Task brief: Nothing but the lines below between the line holding "LUX2 pin SDA: D5 -> D2" and the line holding "SONAR2 pin TRIG: D4 -> D3", inclusive, should appear in the answer, each set down exactly.

Change detection data:
**********
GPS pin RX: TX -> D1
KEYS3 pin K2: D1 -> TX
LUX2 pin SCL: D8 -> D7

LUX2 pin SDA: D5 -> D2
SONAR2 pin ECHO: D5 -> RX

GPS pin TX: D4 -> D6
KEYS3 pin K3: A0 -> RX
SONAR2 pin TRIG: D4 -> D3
**********
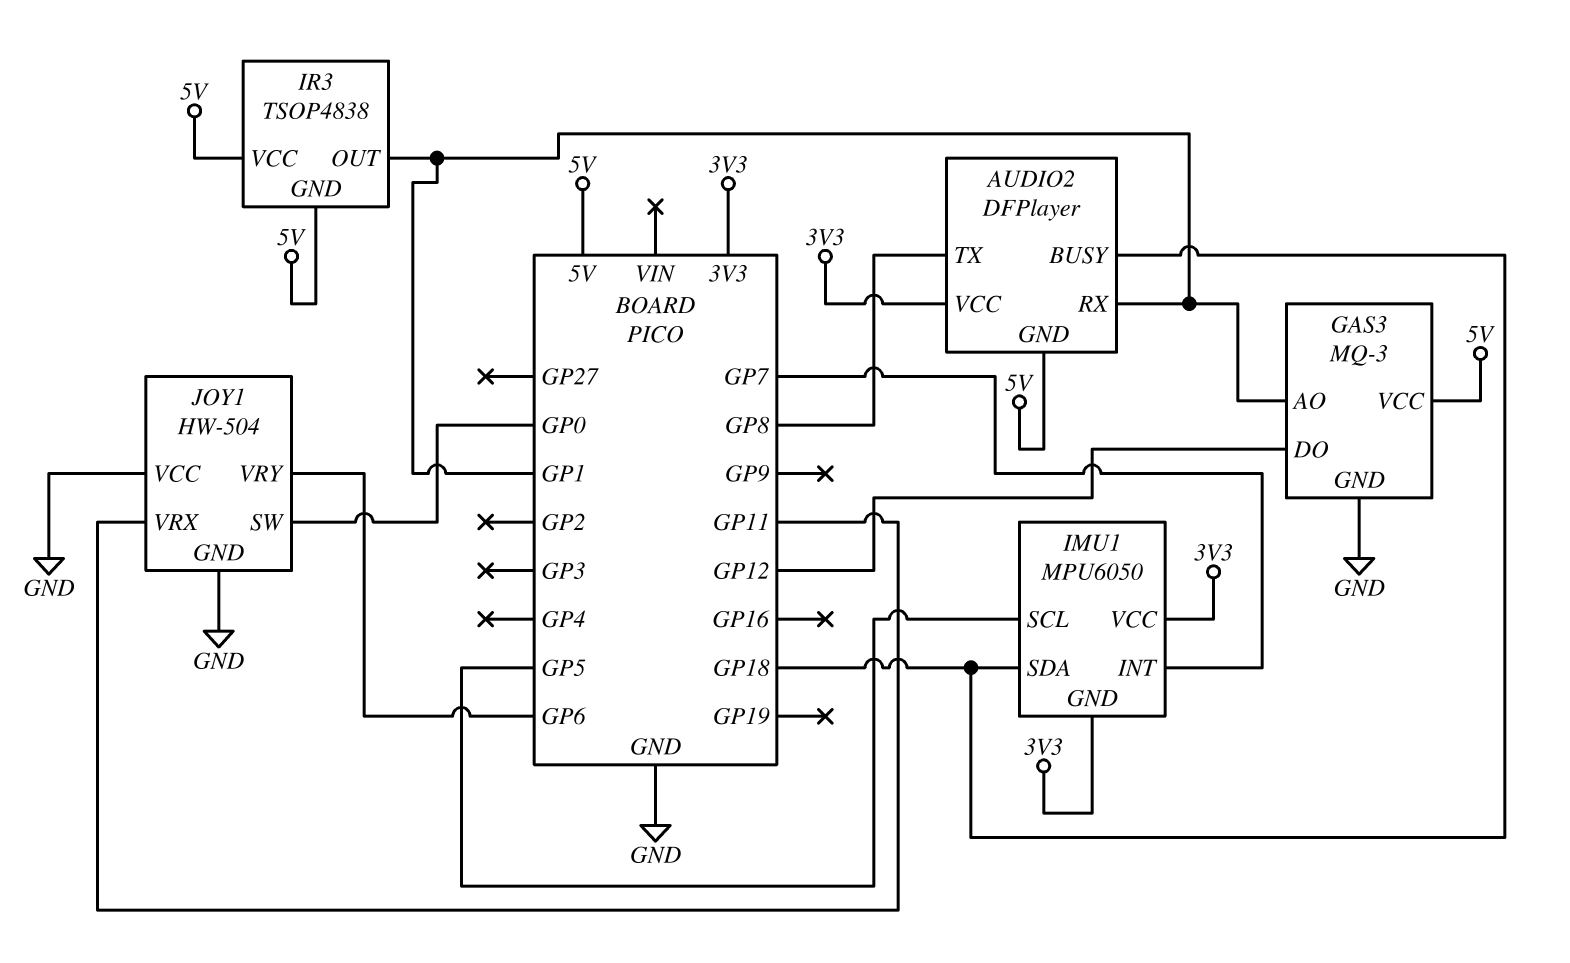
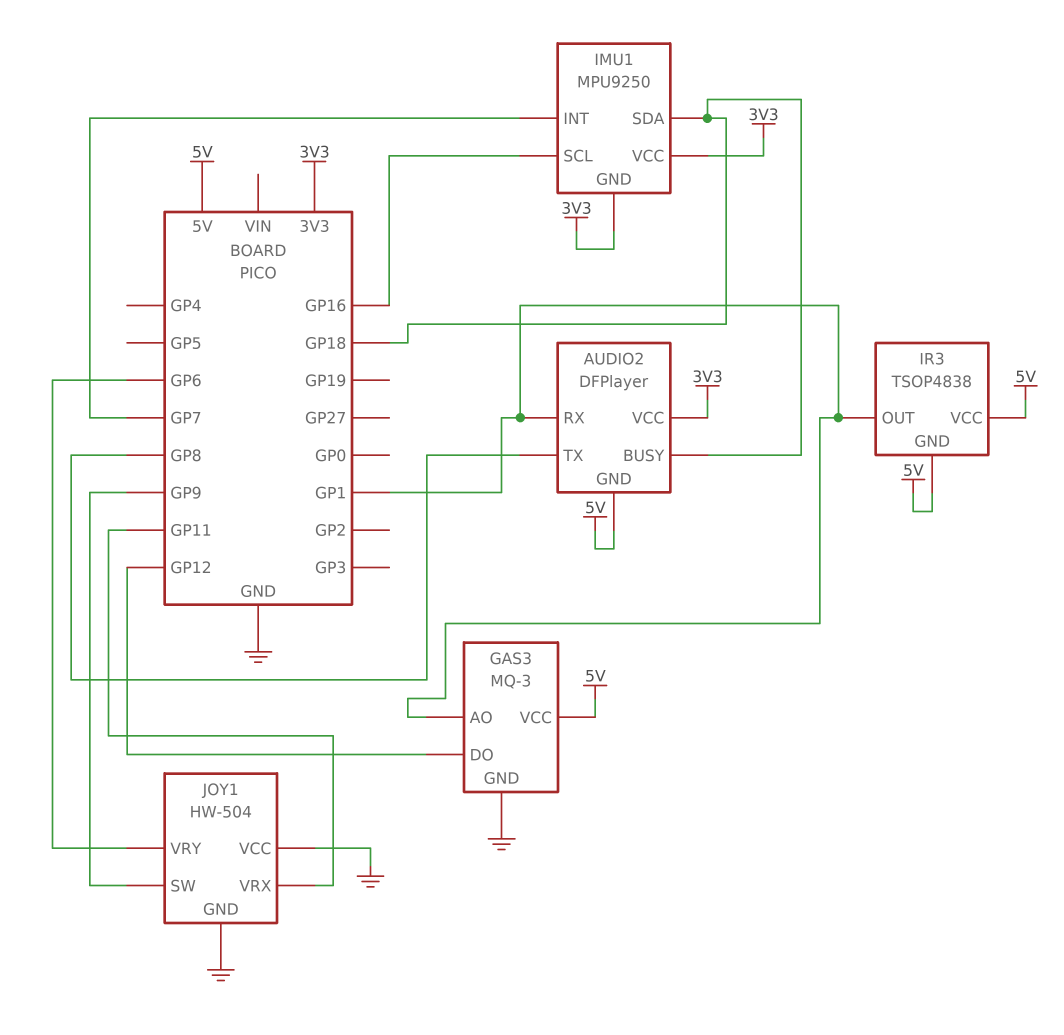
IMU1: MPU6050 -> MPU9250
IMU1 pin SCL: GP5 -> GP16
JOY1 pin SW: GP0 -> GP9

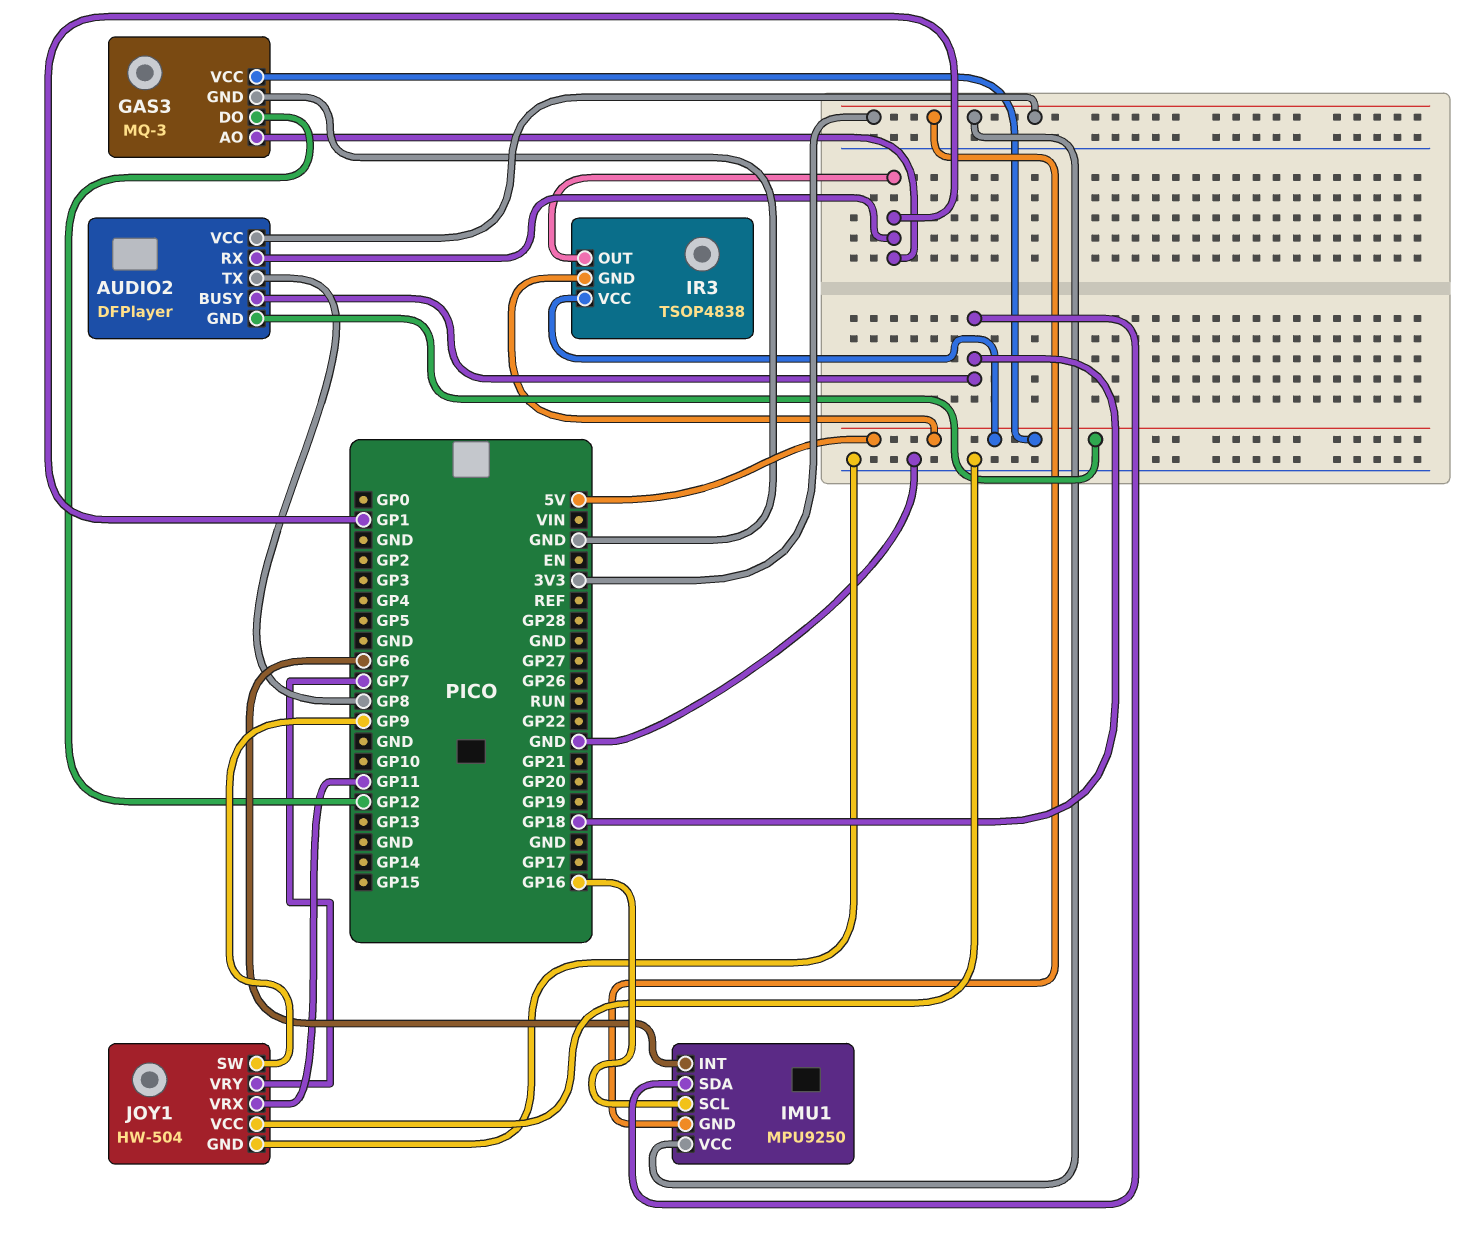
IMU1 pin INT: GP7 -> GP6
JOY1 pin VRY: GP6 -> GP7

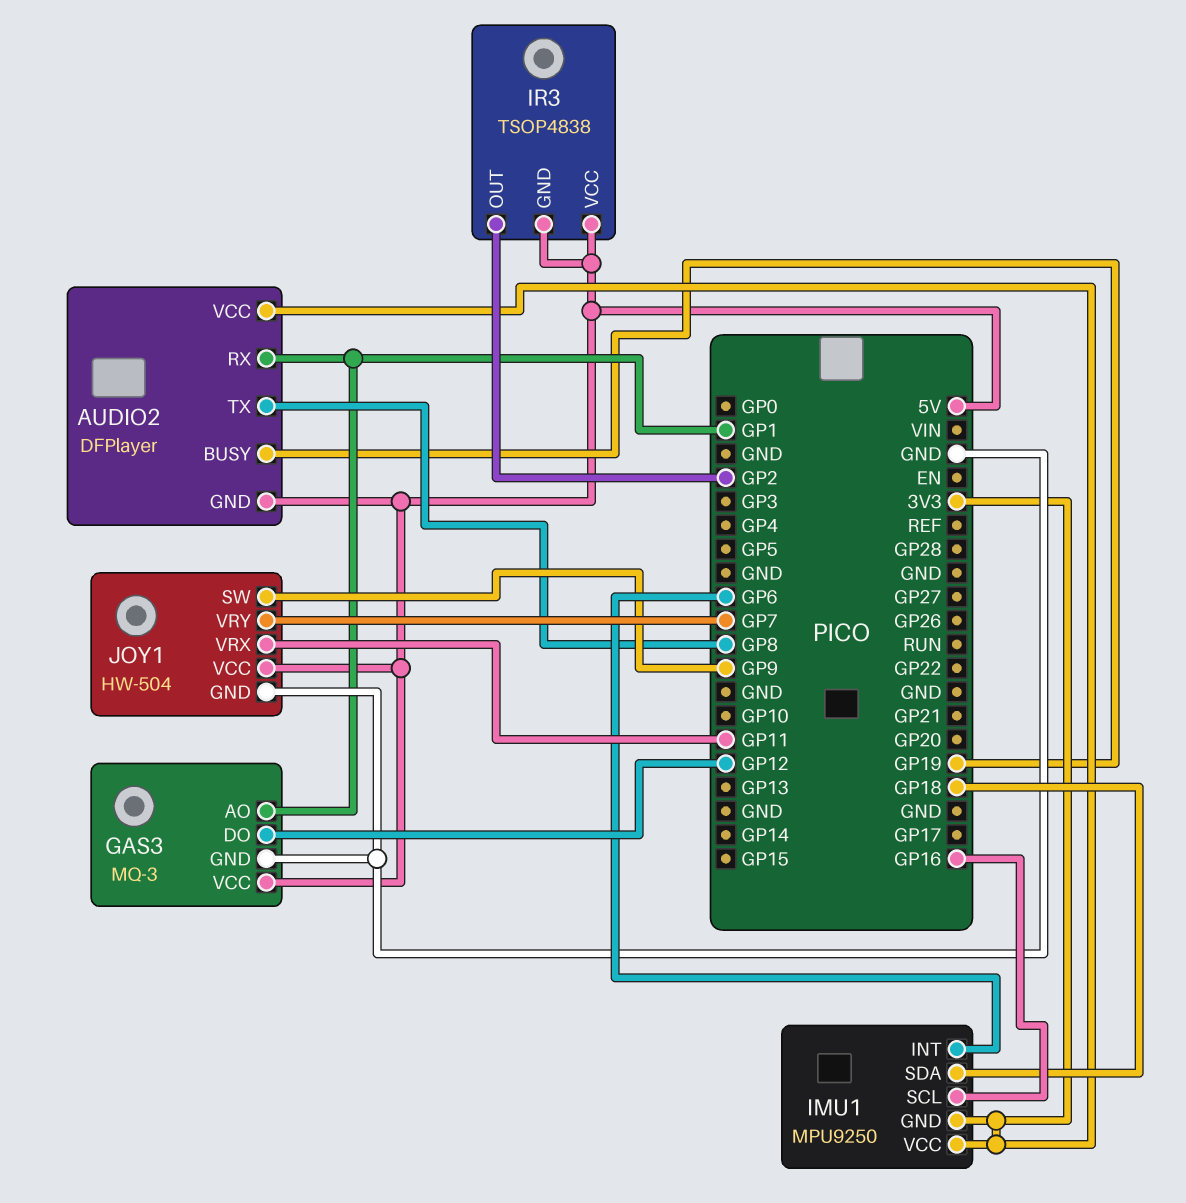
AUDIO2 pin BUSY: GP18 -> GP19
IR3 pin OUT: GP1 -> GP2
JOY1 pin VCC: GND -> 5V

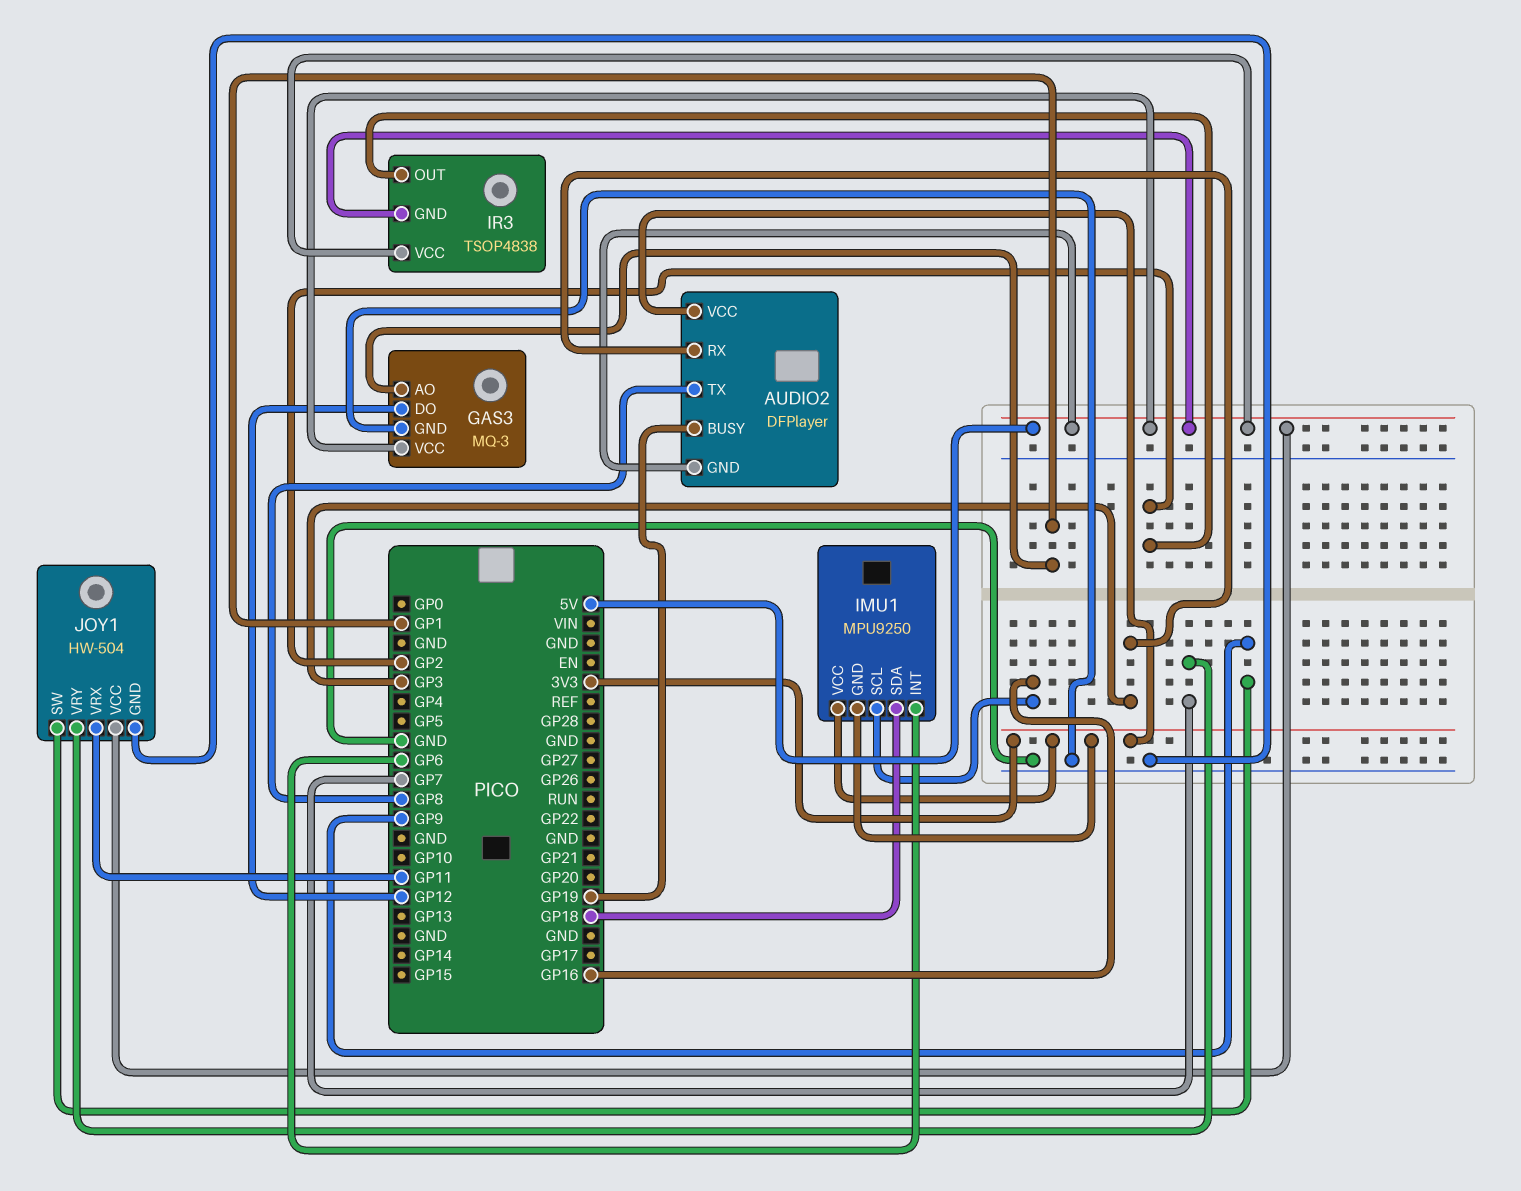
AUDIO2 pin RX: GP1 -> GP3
**********
Task response:
LUX2 pin SDA: D5 -> D2
SONAR2 pin ECHO: D5 -> RX

GPS pin TX: D4 -> D6
KEYS3 pin K3: A0 -> RX
SONAR2 pin TRIG: D4 -> D3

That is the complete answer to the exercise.